Put every line of the listing below into a JSON list of strings, one string per line, and leave out the blank lines.

> [Supplied material]
◆ ◆ ◆ ◆ ◆ ◆ ◆

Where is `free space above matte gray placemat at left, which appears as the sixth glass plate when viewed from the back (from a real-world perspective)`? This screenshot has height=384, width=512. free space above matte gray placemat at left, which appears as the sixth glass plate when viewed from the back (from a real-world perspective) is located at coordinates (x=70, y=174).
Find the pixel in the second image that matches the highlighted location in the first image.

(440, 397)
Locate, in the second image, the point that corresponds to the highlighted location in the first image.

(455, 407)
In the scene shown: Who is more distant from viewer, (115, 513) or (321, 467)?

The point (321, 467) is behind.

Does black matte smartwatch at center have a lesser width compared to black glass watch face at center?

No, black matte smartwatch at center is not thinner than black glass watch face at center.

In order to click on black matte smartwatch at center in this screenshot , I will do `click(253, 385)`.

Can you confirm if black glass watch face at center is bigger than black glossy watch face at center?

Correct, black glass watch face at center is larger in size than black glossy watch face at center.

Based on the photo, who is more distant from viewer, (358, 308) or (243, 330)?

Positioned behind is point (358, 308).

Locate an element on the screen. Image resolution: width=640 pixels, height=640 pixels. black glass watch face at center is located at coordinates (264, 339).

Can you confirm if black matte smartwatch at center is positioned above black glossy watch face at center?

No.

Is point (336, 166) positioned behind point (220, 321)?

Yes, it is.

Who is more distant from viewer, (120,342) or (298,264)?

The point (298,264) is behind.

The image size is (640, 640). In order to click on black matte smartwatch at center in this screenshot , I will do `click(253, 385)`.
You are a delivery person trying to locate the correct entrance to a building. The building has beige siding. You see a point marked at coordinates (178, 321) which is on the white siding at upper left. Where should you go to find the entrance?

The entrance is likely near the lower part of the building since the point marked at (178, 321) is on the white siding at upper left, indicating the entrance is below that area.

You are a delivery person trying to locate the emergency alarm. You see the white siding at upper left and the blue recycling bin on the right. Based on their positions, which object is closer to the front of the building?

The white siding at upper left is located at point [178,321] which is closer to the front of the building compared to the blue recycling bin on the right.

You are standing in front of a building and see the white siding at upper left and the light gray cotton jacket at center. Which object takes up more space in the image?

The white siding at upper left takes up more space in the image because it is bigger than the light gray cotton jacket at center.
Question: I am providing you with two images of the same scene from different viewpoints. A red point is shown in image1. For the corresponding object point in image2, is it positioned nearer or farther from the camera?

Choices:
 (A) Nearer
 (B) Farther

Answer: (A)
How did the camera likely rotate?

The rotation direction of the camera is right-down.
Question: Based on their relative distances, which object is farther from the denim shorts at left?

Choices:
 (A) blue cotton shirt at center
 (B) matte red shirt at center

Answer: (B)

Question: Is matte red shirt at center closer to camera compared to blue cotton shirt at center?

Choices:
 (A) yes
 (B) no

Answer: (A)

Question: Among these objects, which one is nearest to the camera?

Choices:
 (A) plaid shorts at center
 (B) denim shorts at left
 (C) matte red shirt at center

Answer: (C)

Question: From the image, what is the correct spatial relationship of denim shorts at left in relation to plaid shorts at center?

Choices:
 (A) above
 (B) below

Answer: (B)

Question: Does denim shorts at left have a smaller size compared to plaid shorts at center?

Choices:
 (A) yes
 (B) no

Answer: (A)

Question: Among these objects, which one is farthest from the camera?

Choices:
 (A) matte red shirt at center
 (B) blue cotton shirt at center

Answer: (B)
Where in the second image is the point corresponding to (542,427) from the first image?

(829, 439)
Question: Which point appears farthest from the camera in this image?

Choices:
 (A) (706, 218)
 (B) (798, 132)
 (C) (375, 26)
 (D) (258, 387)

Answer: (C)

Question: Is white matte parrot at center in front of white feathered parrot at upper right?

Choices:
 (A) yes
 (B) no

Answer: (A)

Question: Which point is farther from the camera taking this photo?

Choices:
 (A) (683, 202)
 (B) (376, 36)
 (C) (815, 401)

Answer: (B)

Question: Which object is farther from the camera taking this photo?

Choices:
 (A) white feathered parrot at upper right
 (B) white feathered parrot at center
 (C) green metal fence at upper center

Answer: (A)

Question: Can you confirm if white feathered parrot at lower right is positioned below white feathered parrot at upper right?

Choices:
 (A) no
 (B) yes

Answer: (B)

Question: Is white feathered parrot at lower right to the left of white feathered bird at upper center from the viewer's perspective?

◆ ◆ ◆ ◆ ◆ ◆ ◆

> [Exercise result]
[
  "Where is `free space above matte gray placemat at left, which appears as the sixth glass plate when viewed from the back (from a real-world perspective)`? This screenshot has height=384, width=512. free space above matte gray placemat at left, which appears as the sixth glass plate when viewed from the back (from a real-world perspective) is located at coordinates (x=70, y=174).",
  "Find the pixel in the second image that matches the highlighted location in the first image.",
  "(440, 397)",
  "Locate, in the second image, the point that corresponds to the highlighted location in the first image.",
  "(455, 407)",
  "In the scene shown: Who is more distant from viewer, (115, 513) or (321, 467)?",
  "The point (321, 467) is behind.",
  "Does black matte smartwatch at center have a lesser width compared to black glass watch face at center?",
  "No, black matte smartwatch at center is not thinner than black glass watch face at center.",
  "In order to click on black matte smartwatch at center in this screenshot , I will do `click(253, 385)`.",
  "Can you confirm if black glass watch face at center is bigger than black glossy watch face at center?",
  "Correct, black glass watch face at center is larger in size than black glossy watch face at center.",
  "Based on the photo, who is more distant from viewer, (358, 308) or (243, 330)?",
  "Positioned behind is point (358, 308).",
  "Locate an element on the screen. Image resolution: width=640 pixels, height=640 pixels. black glass watch face at center is located at coordinates (264, 339).",
  "Can you confirm if black matte smartwatch at center is positioned above black glossy watch face at center?",
  "No.",
  "Is point (336, 166) positioned behind point (220, 321)?",
  "Yes, it is.",
  "Who is more distant from viewer, (120,342) or (298,264)?",
  "The point (298,264) is behind.",
  "The image size is (640, 640). In order to click on black matte smartwatch at center in this screenshot , I will do `click(253, 385)`.",
  "You are a delivery person trying to locate the correct entrance to a building. The building has beige siding. You see a point marked at coordinates (178, 321) which is on the white siding at upper left. Where should you go to find the entrance?",
  "The entrance is likely near the lower part of the building since the point marked at (178, 321) is on the white siding at upper left, indicating the entrance is below that area.",
  "You are a delivery person trying to locate the emergency alarm. You see the white siding at upper left and the blue recycling bin on the right. Based on their positions, which object is closer to the front of the building?",
  "The white siding at upper left is located at point [178,321] which is closer to the front of the building compared to the blue recycling bin on the right.",
  "You are standing in front of a building and see the white siding at upper left and the light gray cotton jacket at center. Which object takes up more space in the image?",
  "The white siding at upper left takes up more space in the image because it is bigger than the light gray cotton jacket at center.",
  "Question: I am providing you with two images of the same scene from different viewpoints. A red point is shown in image1. For the corresponding object point in image2, is it positioned nearer or farther from the camera?",
  "Choices:",
  " (A) Nearer",
  " (B) Farther",
  "Answer: (A)",
  "How did the camera likely rotate?",
  "The rotation direction of the camera is right-down.",
  "Question: Based on their relative distances, which object is farther from the denim shorts at left?",
  "Choices:",
  " (A) blue cotton shirt at center",
  " (B) matte red shirt at center",
  "Answer: (B)",
  "Question: Is matte red shirt at center closer to camera compared to blue cotton shirt at center?",
  "Choices:",
  " (A) yes",
  " (B) no",
  "Answer: (A)",
  "Question: Among these objects, which one is nearest to the camera?",
  "Choices:",
  " (A) plaid shorts at center",
  " (B) denim shorts at left",
  " (C) matte red shirt at center",
  "Answer: (C)",
  "Question: From the image, what is the correct spatial relationship of denim shorts at left in relation to plaid shorts at center?",
  "Choices:",
  " (A) above",
  " (B) below",
  "Answer: (B)",
  "Question: Does denim shorts at left have a smaller size compared to plaid shorts at center?",
  "Choices:",
  " (A) yes",
  " (B) no",
  "Answer: (A)",
  "Question: Among these objects, which one is farthest from the camera?",
  "Choices:",
  " (A) matte red shirt at center",
  " (B) blue cotton shirt at center",
  "Answer: (B)",
  "Where in the second image is the point corresponding to (542,427) from the first image?",
  "(829, 439)",
  "Question: Which point appears farthest from the camera in this image?",
  "Choices:",
  " (A) (706, 218)",
  " (B) (798, 132)",
  " (C) (375, 26)",
  " (D) (258, 387)",
  "Answer: (C)",
  "Question: Is white matte parrot at center in front of white feathered parrot at upper right?",
  "Choices:",
  " (A) yes",
  " (B) no",
  "Answer: (A)",
  "Question: Which point is farther from the camera taking this photo?",
  "Choices:",
  " (A) (683, 202)",
  " (B) (376, 36)",
  " (C) (815, 401)",
  "Answer: (B)",
  "Question: Which object is farther from the camera taking this photo?",
  "Choices:",
  " (A) white feathered parrot at upper right",
  " (B) white feathered parrot at center",
  " (C) green metal fence at upper center",
  "Answer: (A)",
  "Question: Can you confirm if white feathered parrot at lower right is positioned below white feathered parrot at upper right?",
  "Choices:",
  " (A) no",
  " (B) yes",
  "Answer: (B)",
  "Question: Is white feathered parrot at lower right to the left of white feathered bird at upper center from the viewer's perspective?"
]